Segment Open

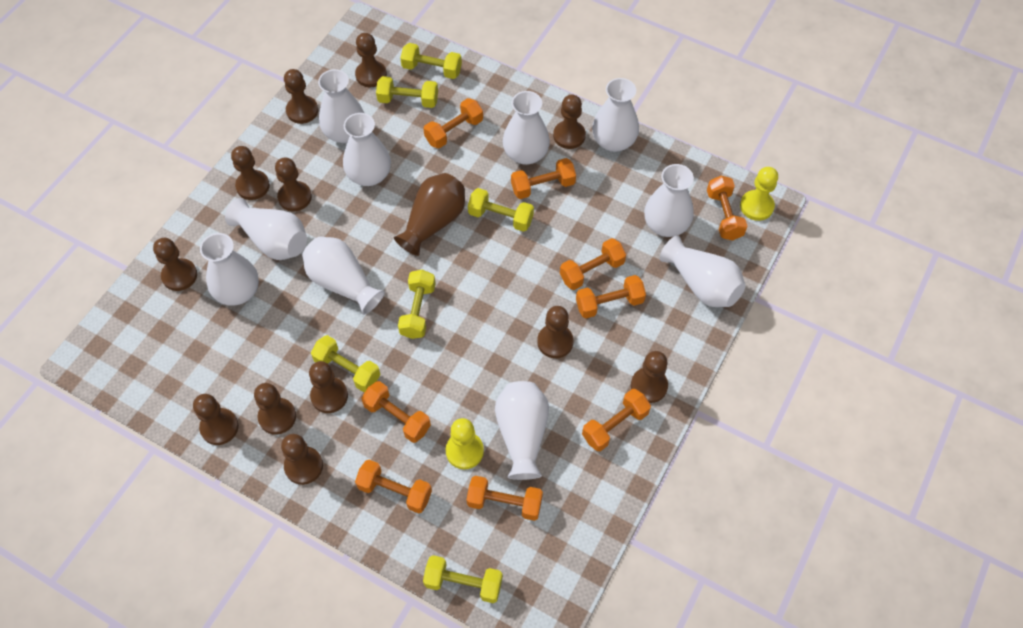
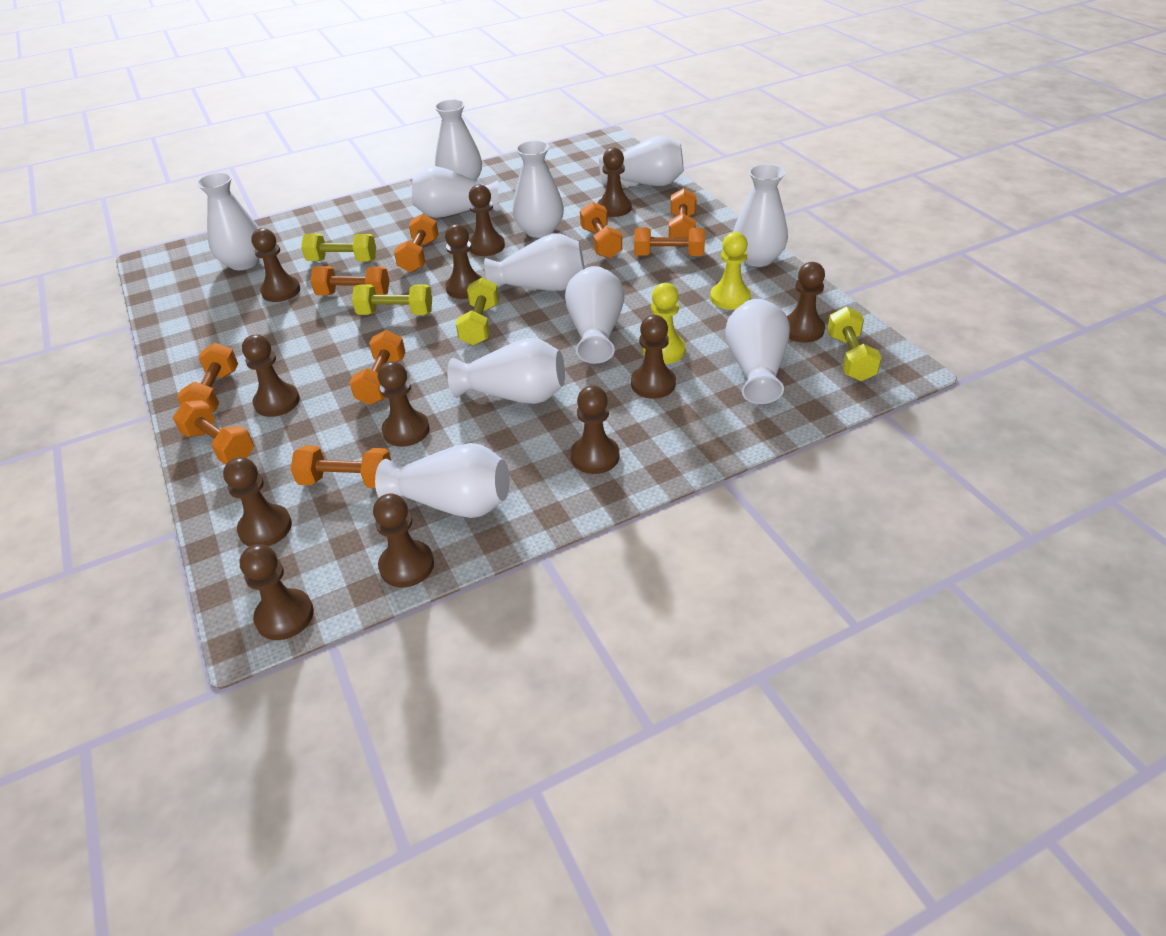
brown vase: 1 -> 0
white vase: 10 -> 11
yellow dumbbell: 6 -> 4

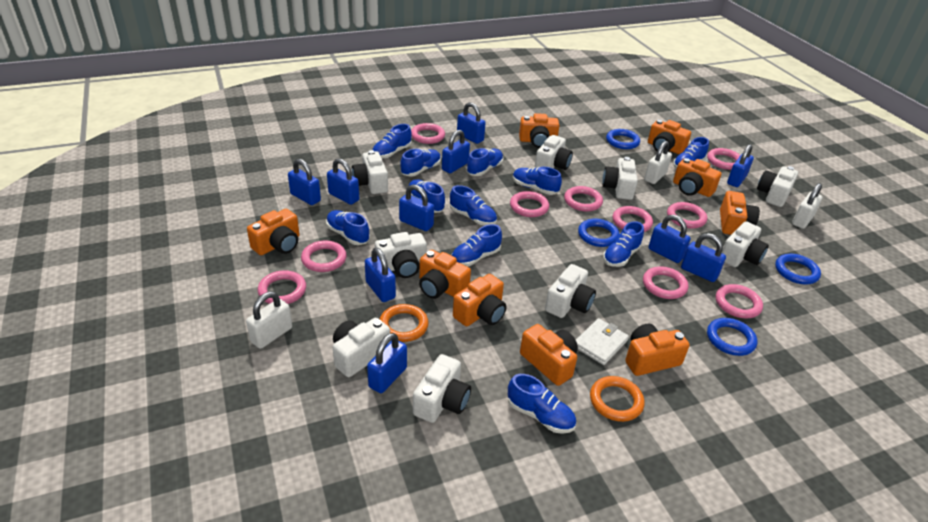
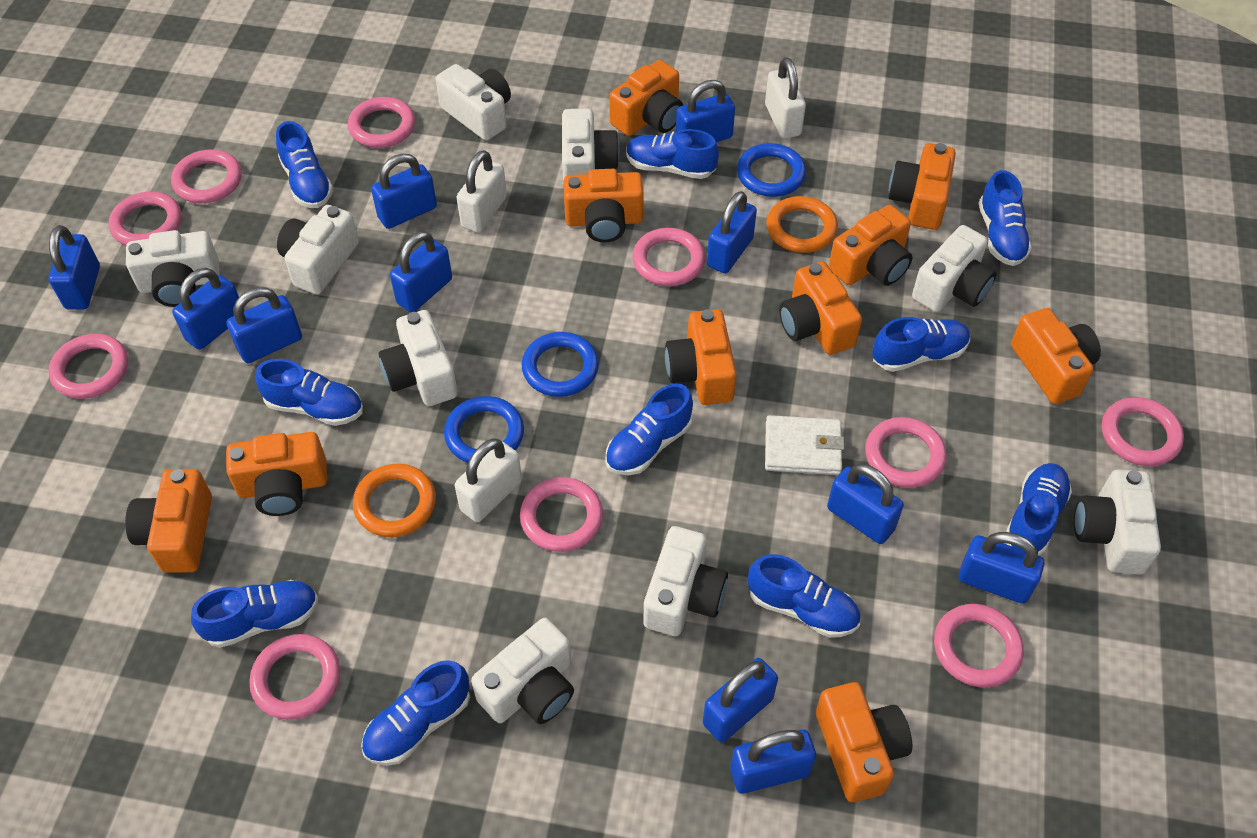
blue padlock: 10 -> 11
blue ring: 4 -> 3
blue shoe: 11 -> 10
orange camera: 9 -> 10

Segment Closed

#### TASK REQUIREMENTS
Each line, beginning at the one that contains "blue padlock: 10 -> 11" and continuing through the end of the records, must be written out exactly, first and last included.

#### ANSWER
blue padlock: 10 -> 11
blue ring: 4 -> 3
blue shoe: 11 -> 10
orange camera: 9 -> 10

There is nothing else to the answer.